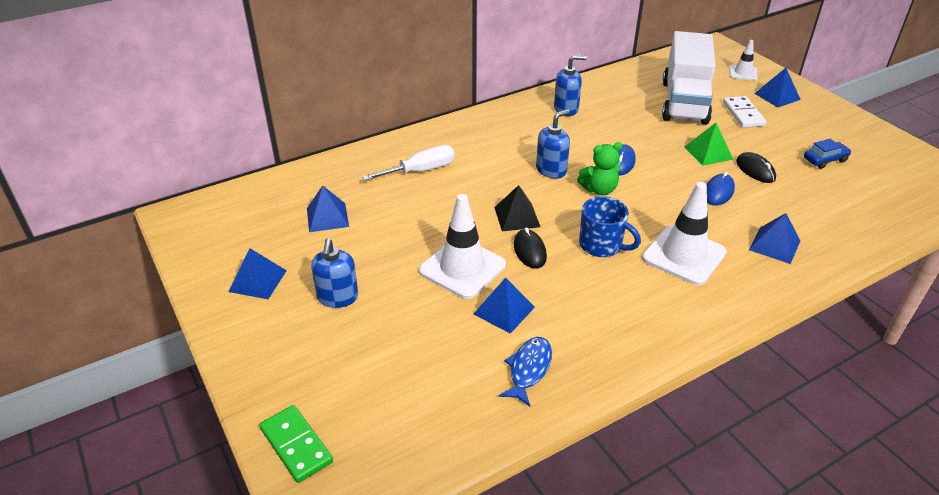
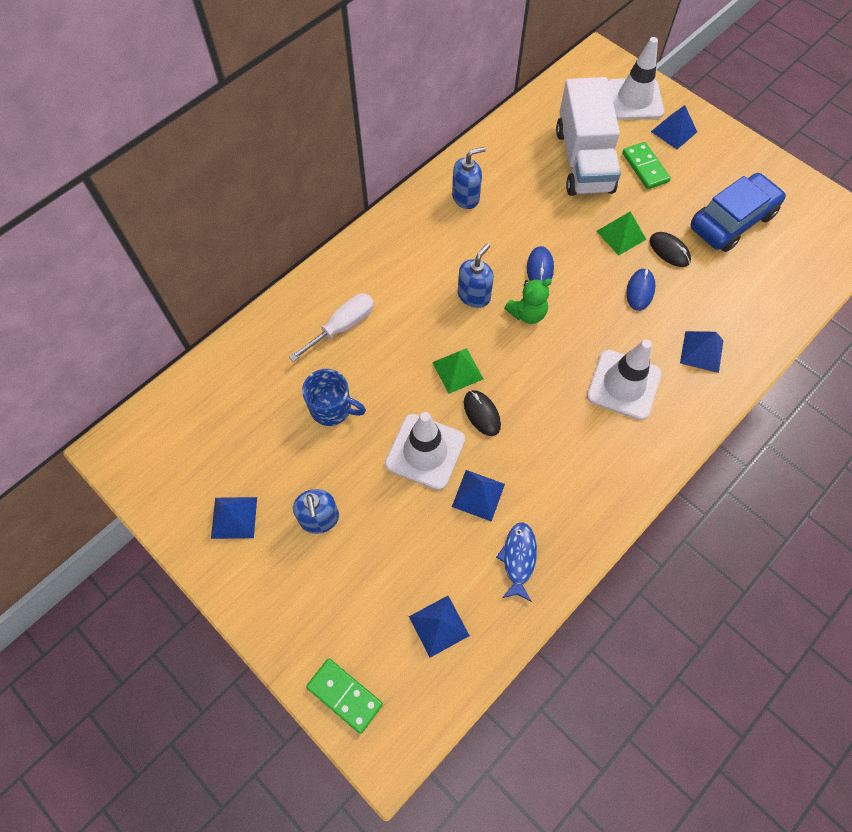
camera: 15 degrees left, 25 degrees up
(327, 217) = (270, 415): blue pyramid -> blue pyramid (439, 626)
(517, 217) = (457, 370): black pyramid -> green pyramid
(601, 245) = (547, 390): blue mug -> blue mug (332, 408)
(743, 73) = (634, 99): white traffic cone -> white traffic cone, size x1.83
(743, 114) = (645, 167): white domino -> green domino
(825, 160) = (731, 221): blue car -> blue car, size x2.13

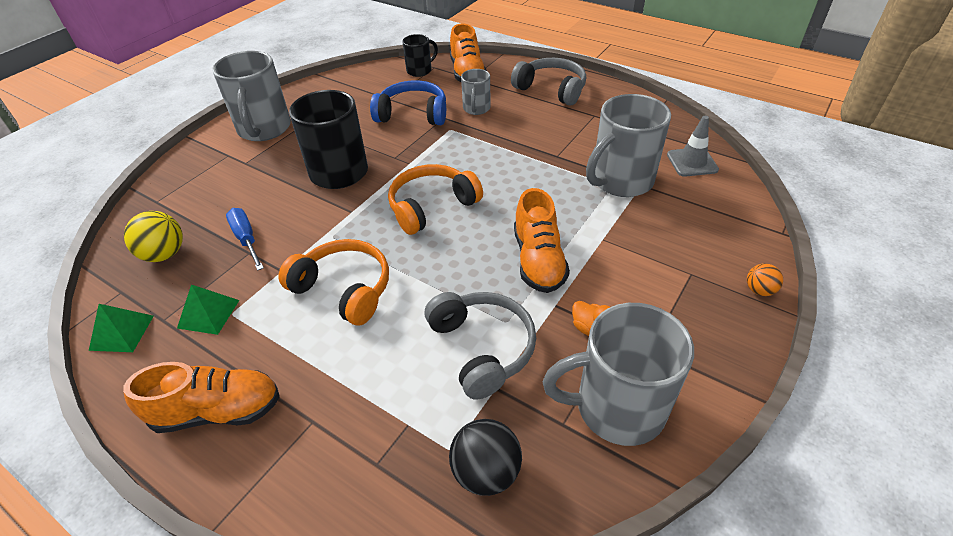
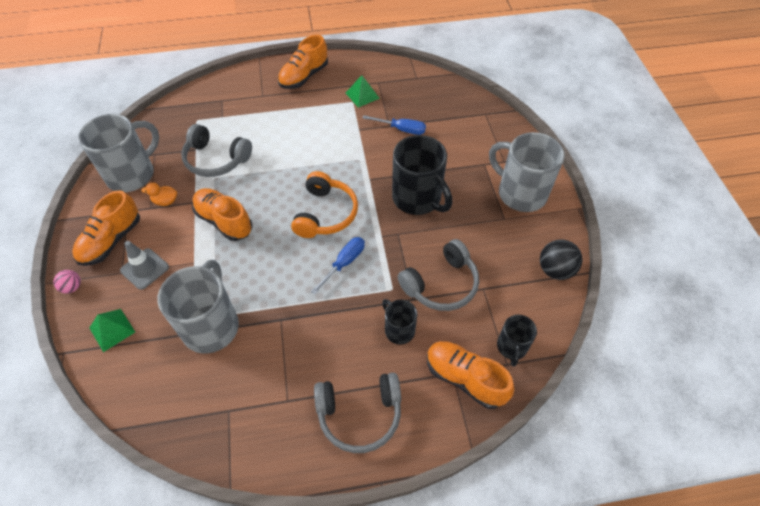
camera: 135 degrees right, 10 degrees up
(122, 332) = (386, 69): green pyramid -> green pyramid (112, 329)
(164, 254) = (428, 99): yellow ball -> none
(344, 289) = (315, 141): orange headphones -> none
(413, 114) = (441, 284): blue headphones -> grey headphones
(464, 162) = (344, 263): none -> blue screwdriver
(476, 109) = (399, 330): grey mug -> black mug
(486, 472) = (175, 122): black ball -> black ball (555, 270)
(690, 319) = (111, 240): none -> orange shoe
(692, 162) = (161, 392): grey traffic cone -> grey traffic cone (145, 269)
(759, 290) = (72, 287): orange ball -> pink ball

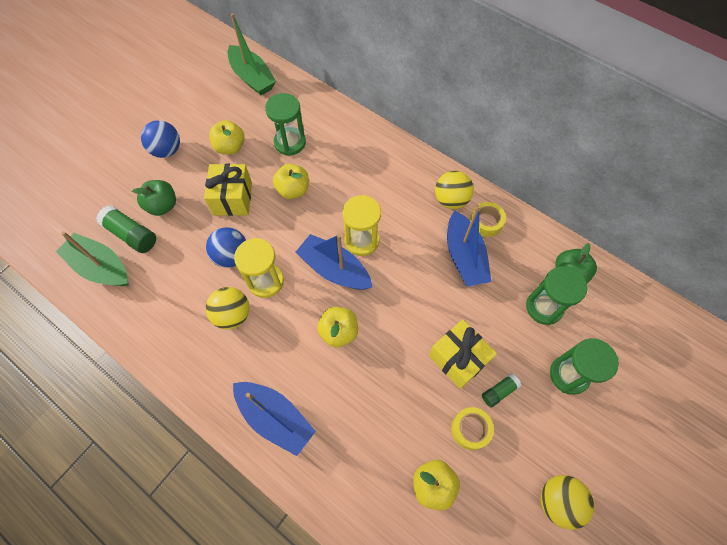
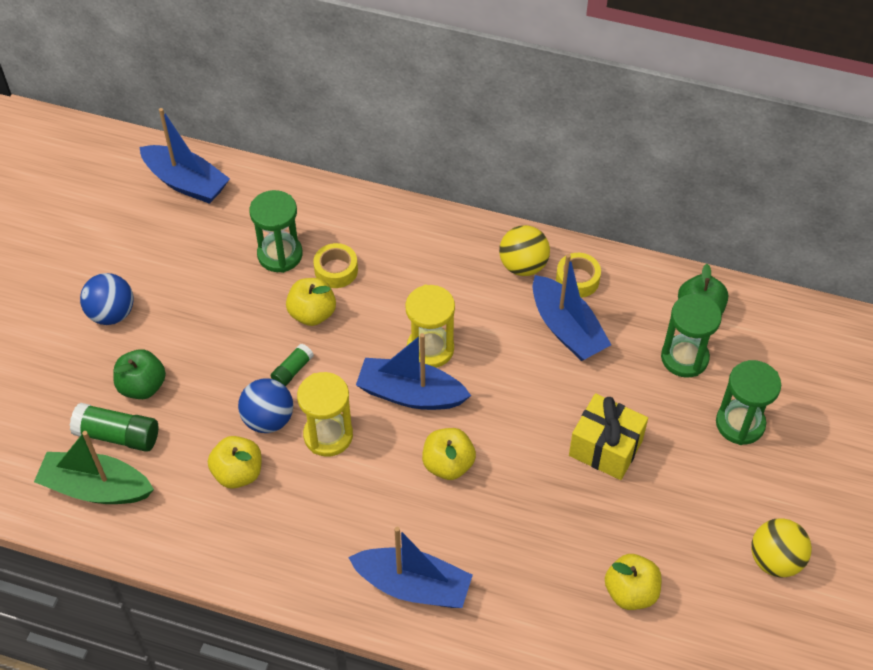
camera: 20 degrees left, 10 degrees down
(230, 147) = (200, 284): yellow apple -> yellow apple (238, 473)
(232, 198) = (235, 348): yellow gift -> none
(232, 315) = (303, 488): yellow ball -> none
(252, 78) = (186, 183): green boat -> blue boat
(470, 429) = (650, 519): yellow tape -> yellow tape (336, 270)
(499, 391) = (667, 468): green glue stick -> green glue stick (292, 370)

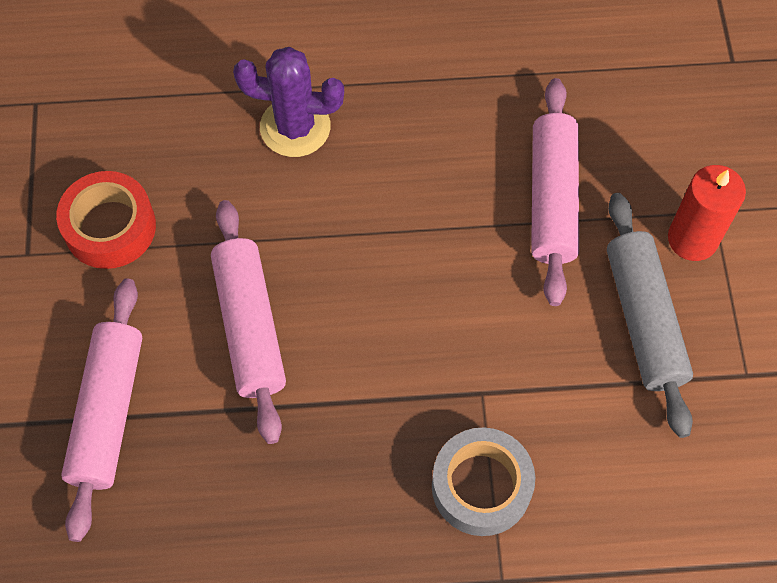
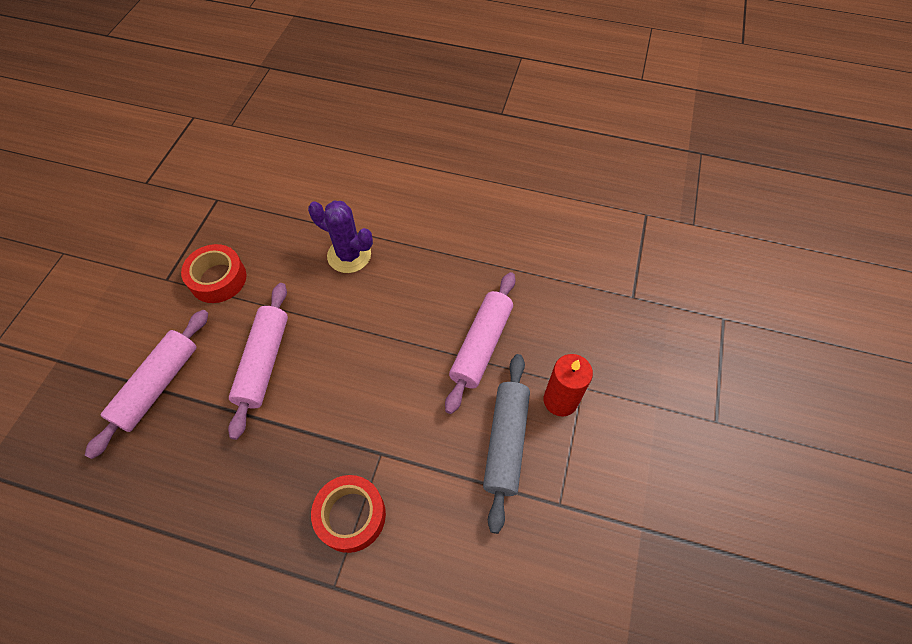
camera: 20 degrees right, 5 degrees down
(481, 486) = (351, 516): grey tape -> red tape

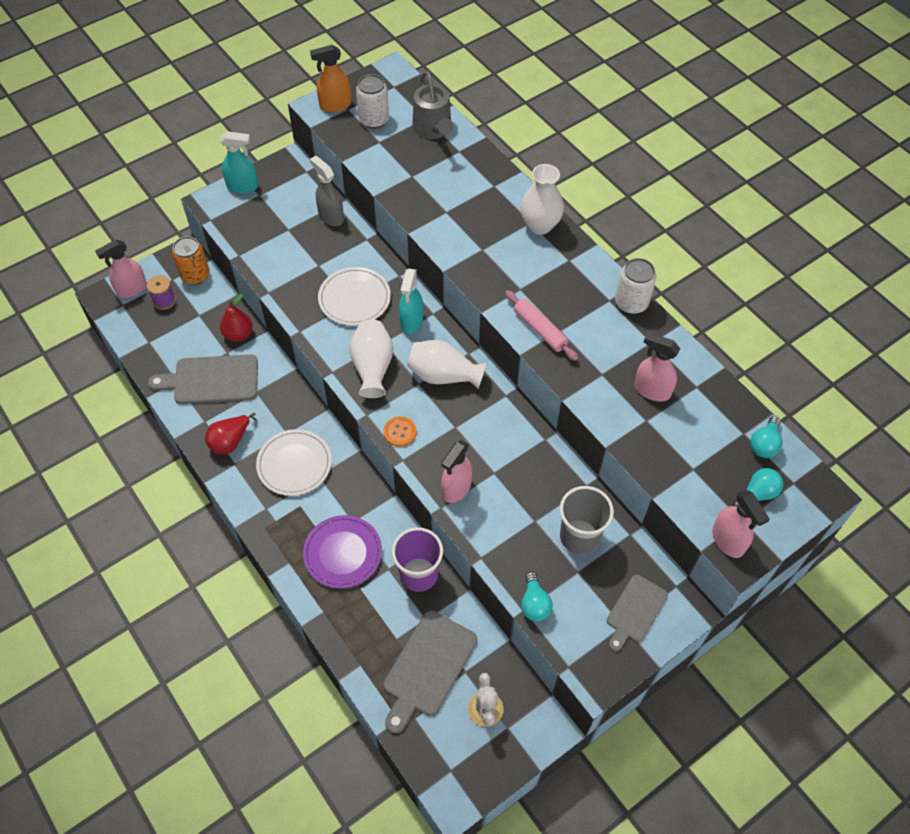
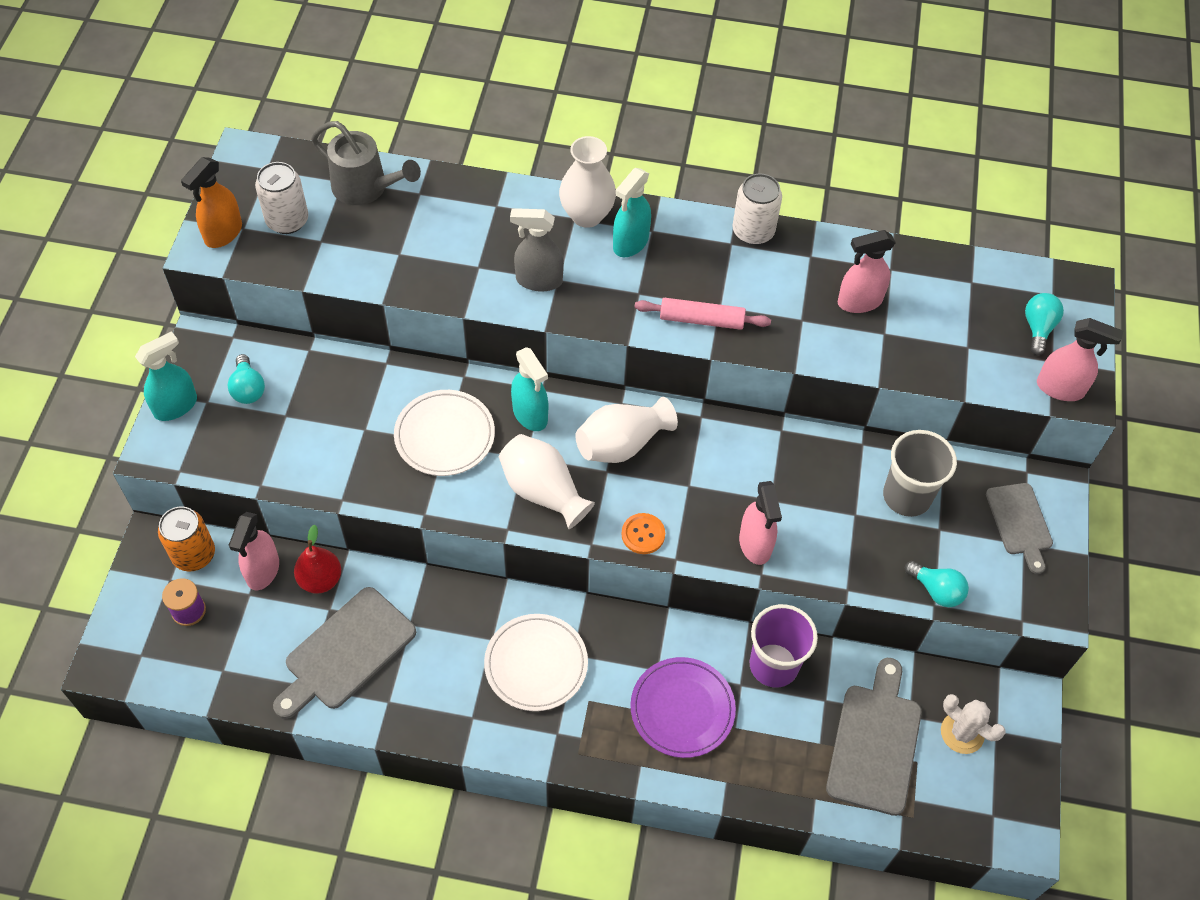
camera: 45 degrees left, 0 degrees up
(131, 289) = (132, 629): pink spray bottle -> pink spray bottle (263, 571)
(230, 441) = (442, 698): red pear -> none
(331, 216) = (319, 367): grey spray bottle -> grey spray bottle (538, 280)
(428, 667) = (875, 743): grey cutting board -> grey cutting board turned 150 degrees counterclockwise
(547, 258) = (630, 243): none -> turquoise spray bottle
(764, 444) = (997, 279): turquoise light bulb -> turquoise light bulb (248, 389)

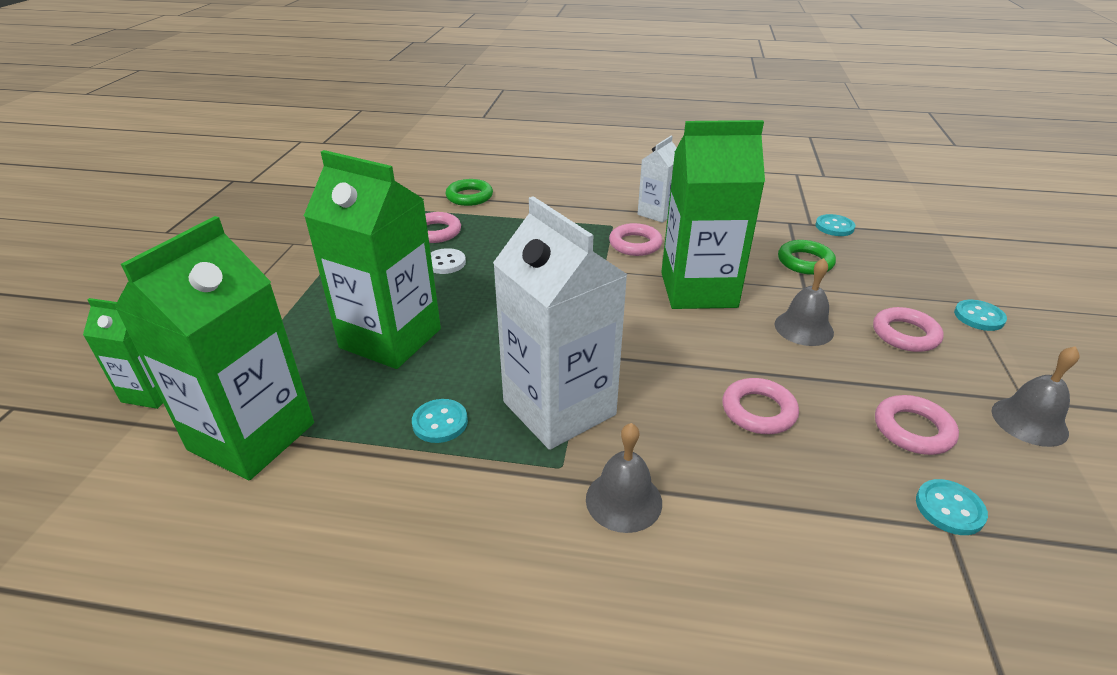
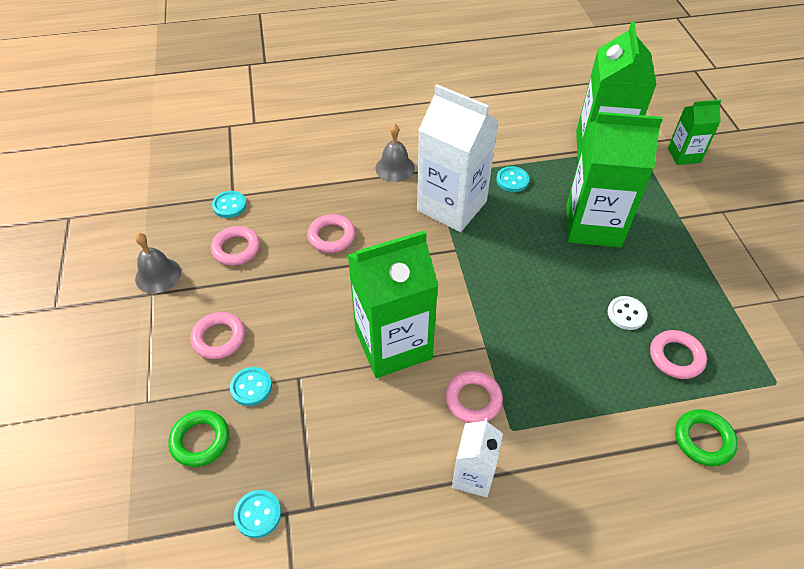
camera: 160 degrees right, 15 degrees up
(803, 328) = (301, 322): grey bell -> none
(805, 262) = (296, 422): green ring -> green ring (200, 440)
(979, 317) = (147, 381): turquoise button -> turquoise button (251, 387)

++++++++++++++++++++

§ EXERCISE BRIEF
Repeat, with no pictures, every line from the top of the entries above through the line that has "(476, 109) = (399, 330): grey", keeping each one exact.

§ TASK SOLUTION
camera: 15 degrees left, 25 degrees up
(327, 217) = (270, 415): blue pyramid -> blue pyramid (439, 626)
(517, 217) = (457, 370): black pyramid -> green pyramid
(601, 245) = (547, 390): blue mug -> blue mug (332, 408)
(743, 73) = (634, 99): white traffic cone -> white traffic cone, size x1.83
(743, 114) = (645, 167): white domino -> green domino
(825, 160) = (731, 221): blue car -> blue car, size x2.13

camera: 135 degrees right, 10 degrees up
(122, 332) = (386, 69): green pyramid -> green pyramid (112, 329)
(164, 254) = (428, 99): yellow ball -> none
(344, 289) = (315, 141): orange headphones -> none
(413, 114) = (441, 284): blue headphones -> grey headphones
(464, 162) = (344, 263): none -> blue screwdriver
(476, 109) = (399, 330): grey mug -> black mug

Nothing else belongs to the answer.